» DATASET EXCERPT:
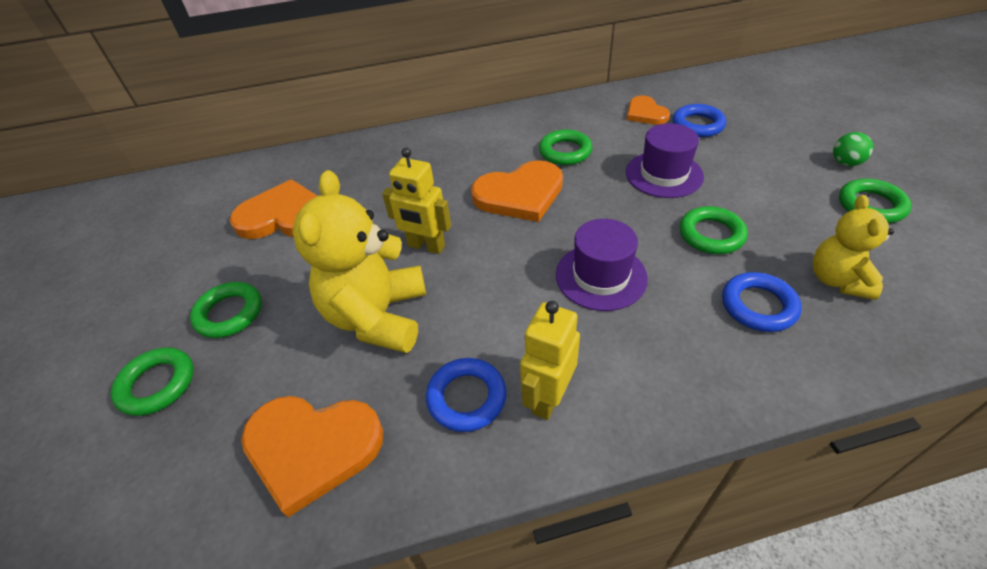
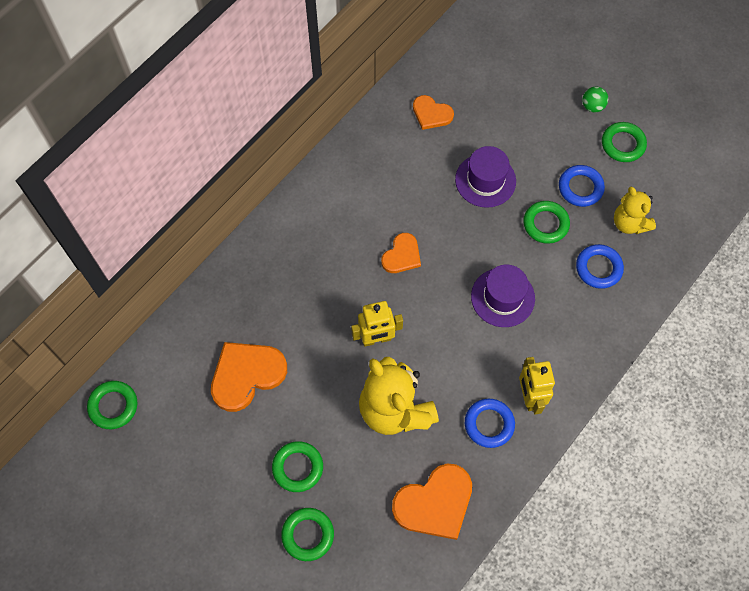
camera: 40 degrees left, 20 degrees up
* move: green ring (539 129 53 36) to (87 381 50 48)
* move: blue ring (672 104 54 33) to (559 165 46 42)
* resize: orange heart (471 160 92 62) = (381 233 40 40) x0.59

» WHAT IS NEEDED:
Only the lines from the one with "(87 381 50 48)" through the final line above belong in the answer, each reproduced word for word.

» WRITTEN ANSWER:
* move: green ring (539 129 53 36) to (87 381 50 48)
* move: blue ring (672 104 54 33) to (559 165 46 42)
* resize: orange heart (471 160 92 62) = (381 233 40 40) x0.59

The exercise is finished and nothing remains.